→ **Entries provided**
Content starts
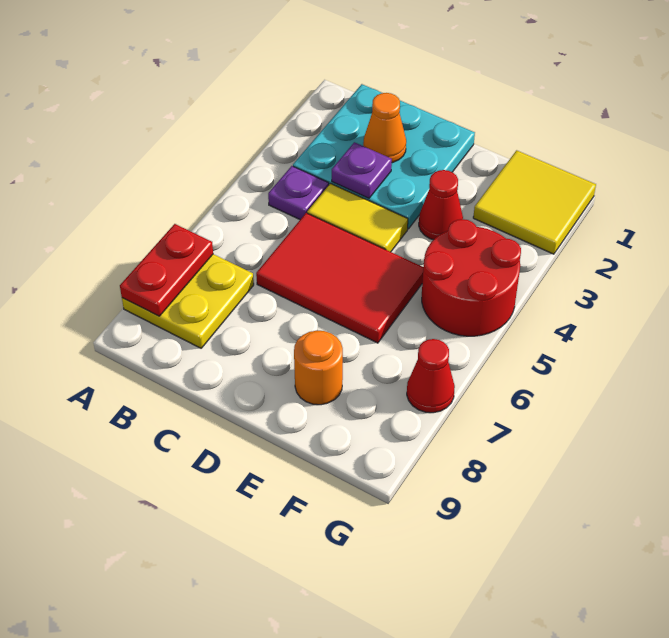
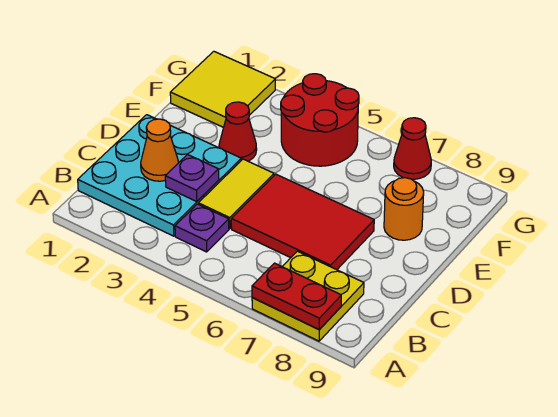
red tile C5:E6 level 1 -> red tile C5:D7 level 1

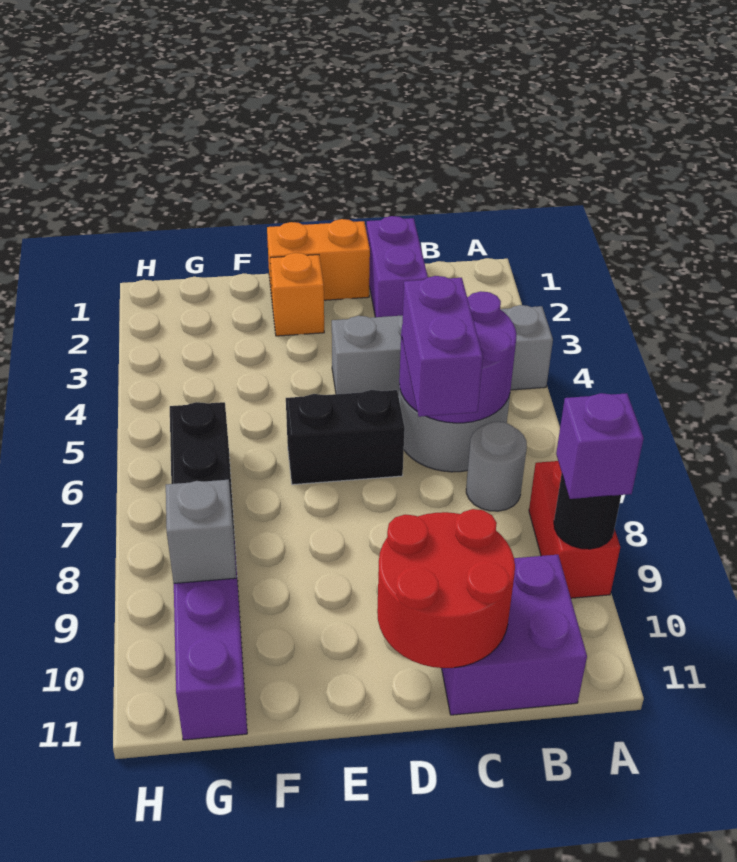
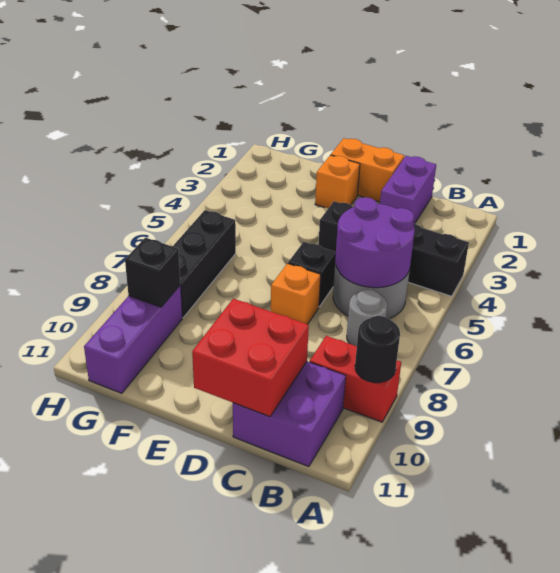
grey brick A4:D4 level 1 -> black brick A4:D4 level 1
red brick A8:A9 level 1 -> red brick A9:B9 level 1
purple brick A9 level 3 -> none
purple brick C6:C7 level 3 -> none
red round brick C10:D11 level 2 -> red brick C10:D11 level 2
black brick D6:E6 level 1 -> black brick D6 level 1
none -> orange brick D7 level 1
grey brick G9 level 2 -> black brick G9 level 2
Content ends
→ **Assignment**
For each line of the entries that contains the word "black", make a copy.

→ **Your solution**
grey brick A4:D4 level 1 -> black brick A4:D4 level 1
black brick D6:E6 level 1 -> black brick D6 level 1
grey brick G9 level 2 -> black brick G9 level 2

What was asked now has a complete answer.